[[ RECORDS SHOWN, beginning ]]

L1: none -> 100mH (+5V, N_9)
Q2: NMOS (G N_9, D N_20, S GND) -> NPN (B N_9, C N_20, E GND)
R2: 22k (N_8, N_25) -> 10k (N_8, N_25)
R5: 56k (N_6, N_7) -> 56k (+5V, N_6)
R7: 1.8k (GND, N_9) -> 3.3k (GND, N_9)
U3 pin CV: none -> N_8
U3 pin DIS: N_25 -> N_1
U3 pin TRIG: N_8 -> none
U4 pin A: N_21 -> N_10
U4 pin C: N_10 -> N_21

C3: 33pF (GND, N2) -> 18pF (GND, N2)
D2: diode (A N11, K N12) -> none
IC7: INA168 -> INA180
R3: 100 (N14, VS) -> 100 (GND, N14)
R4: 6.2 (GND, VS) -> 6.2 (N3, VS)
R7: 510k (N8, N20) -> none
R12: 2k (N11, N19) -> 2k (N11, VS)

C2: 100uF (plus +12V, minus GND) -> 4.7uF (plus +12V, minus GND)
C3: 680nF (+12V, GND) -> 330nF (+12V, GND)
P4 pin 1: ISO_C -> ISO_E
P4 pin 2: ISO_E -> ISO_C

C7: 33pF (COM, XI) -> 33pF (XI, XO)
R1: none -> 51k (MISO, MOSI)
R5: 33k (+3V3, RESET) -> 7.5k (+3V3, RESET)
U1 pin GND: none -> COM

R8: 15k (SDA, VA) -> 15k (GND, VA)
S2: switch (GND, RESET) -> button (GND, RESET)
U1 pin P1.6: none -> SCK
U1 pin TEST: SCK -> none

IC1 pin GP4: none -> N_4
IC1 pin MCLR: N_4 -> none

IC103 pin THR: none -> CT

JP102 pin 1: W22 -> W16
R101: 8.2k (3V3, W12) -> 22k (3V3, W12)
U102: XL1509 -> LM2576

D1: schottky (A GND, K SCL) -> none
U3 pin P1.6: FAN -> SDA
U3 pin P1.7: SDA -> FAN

[[ RECORDS SHOWN, end ]]

◆ **WHAT THIS TASK INVOLVES**
Word for word, copy the line containing "IC1 pin GP4: none -> N_4" and each line after it to the end of the records, and nothing besides.

◆ **EXERCISE RESPONSE**
IC1 pin GP4: none -> N_4
IC1 pin MCLR: N_4 -> none

IC103 pin THR: none -> CT

JP102 pin 1: W22 -> W16
R101: 8.2k (3V3, W12) -> 22k (3V3, W12)
U102: XL1509 -> LM2576

D1: schottky (A GND, K SCL) -> none
U3 pin P1.6: FAN -> SDA
U3 pin P1.7: SDA -> FAN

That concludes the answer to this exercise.